Requirement: Count the lines of the items below that contain the string "kern", with case counting, and give only that number.

Saved entries
## begin
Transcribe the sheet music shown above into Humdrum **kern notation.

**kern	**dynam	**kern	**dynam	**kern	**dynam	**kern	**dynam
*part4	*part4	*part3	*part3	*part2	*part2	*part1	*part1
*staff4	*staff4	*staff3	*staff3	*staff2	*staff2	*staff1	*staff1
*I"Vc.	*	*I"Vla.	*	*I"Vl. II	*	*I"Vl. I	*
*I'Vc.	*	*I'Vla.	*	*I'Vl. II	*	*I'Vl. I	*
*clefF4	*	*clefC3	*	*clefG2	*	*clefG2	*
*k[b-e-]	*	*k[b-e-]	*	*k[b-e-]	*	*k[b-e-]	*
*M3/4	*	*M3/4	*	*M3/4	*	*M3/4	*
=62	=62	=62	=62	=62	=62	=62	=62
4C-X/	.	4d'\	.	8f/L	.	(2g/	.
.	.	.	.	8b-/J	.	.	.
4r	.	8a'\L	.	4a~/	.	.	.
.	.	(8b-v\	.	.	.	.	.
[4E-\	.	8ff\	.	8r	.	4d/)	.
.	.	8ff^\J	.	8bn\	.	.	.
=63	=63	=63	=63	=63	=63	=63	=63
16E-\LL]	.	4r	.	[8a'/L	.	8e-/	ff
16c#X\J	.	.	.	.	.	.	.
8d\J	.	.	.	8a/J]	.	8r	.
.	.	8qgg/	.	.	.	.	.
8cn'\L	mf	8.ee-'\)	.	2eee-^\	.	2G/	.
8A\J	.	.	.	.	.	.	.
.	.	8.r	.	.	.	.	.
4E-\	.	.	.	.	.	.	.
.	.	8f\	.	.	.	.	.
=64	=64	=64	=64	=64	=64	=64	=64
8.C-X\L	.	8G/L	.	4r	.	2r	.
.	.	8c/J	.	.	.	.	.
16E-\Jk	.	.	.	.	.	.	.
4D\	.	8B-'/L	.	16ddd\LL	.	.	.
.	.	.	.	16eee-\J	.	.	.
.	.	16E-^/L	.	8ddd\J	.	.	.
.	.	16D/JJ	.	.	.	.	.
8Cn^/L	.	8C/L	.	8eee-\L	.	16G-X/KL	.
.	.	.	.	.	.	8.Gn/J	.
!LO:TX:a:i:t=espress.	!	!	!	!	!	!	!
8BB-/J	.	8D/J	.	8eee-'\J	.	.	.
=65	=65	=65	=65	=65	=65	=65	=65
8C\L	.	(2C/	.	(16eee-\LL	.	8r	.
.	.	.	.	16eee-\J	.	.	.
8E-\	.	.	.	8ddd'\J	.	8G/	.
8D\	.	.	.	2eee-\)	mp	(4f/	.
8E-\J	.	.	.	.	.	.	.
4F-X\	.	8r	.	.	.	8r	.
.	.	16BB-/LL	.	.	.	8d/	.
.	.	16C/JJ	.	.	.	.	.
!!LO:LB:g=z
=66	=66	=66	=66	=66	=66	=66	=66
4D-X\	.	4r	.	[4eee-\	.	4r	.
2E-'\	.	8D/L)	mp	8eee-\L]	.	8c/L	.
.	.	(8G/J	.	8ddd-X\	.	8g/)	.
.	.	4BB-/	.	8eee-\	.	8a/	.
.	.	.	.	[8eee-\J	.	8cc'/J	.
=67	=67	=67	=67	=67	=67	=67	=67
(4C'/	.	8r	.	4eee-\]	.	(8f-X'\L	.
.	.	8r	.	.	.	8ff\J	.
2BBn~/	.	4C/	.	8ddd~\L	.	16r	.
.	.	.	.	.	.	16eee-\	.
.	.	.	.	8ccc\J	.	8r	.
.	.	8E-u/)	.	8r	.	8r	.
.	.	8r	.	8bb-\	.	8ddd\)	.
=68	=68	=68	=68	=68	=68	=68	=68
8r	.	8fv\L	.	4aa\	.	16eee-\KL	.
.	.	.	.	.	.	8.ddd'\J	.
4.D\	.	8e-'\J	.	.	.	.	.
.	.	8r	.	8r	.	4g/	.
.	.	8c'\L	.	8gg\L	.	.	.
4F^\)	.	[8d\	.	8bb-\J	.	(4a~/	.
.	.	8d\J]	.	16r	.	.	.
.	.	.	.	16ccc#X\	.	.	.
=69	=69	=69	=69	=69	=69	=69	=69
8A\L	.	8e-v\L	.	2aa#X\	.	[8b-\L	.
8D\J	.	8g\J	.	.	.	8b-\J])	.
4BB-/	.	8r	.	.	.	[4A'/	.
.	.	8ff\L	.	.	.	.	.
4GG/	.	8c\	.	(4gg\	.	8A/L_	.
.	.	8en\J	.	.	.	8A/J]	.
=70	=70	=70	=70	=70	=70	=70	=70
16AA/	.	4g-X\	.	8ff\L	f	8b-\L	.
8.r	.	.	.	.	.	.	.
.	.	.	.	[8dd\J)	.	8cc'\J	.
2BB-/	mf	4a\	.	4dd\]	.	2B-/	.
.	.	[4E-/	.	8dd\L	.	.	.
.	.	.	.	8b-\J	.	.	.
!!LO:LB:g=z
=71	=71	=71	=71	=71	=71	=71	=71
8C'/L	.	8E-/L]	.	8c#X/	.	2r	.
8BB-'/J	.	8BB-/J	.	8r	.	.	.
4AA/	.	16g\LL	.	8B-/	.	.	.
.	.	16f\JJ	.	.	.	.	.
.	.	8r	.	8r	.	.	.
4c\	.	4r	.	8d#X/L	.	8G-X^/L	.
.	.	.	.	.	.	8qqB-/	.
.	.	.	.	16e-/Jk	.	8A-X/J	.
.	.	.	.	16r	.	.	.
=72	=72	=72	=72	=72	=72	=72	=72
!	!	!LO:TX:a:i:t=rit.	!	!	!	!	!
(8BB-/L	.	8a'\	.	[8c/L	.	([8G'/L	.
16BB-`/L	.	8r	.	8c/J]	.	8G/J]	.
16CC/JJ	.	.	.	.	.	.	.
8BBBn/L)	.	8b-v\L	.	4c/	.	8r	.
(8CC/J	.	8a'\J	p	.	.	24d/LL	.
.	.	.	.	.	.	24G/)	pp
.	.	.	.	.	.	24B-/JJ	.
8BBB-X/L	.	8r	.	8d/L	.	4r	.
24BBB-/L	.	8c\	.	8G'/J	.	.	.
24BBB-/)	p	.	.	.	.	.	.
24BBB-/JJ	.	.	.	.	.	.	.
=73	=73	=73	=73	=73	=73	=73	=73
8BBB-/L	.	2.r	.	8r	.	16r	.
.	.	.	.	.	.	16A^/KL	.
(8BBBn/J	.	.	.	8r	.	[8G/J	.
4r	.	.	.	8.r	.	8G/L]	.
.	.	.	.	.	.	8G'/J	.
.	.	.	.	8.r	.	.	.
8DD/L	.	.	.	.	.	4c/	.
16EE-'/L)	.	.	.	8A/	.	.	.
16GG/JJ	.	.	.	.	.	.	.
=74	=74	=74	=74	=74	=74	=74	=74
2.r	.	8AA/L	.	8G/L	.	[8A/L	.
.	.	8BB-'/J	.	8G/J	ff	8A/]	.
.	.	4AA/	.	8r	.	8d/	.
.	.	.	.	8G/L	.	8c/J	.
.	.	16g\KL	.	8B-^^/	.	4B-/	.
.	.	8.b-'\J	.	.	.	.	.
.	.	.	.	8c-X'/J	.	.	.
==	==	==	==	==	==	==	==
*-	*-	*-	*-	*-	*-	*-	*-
## end
Solution for this exercise: 2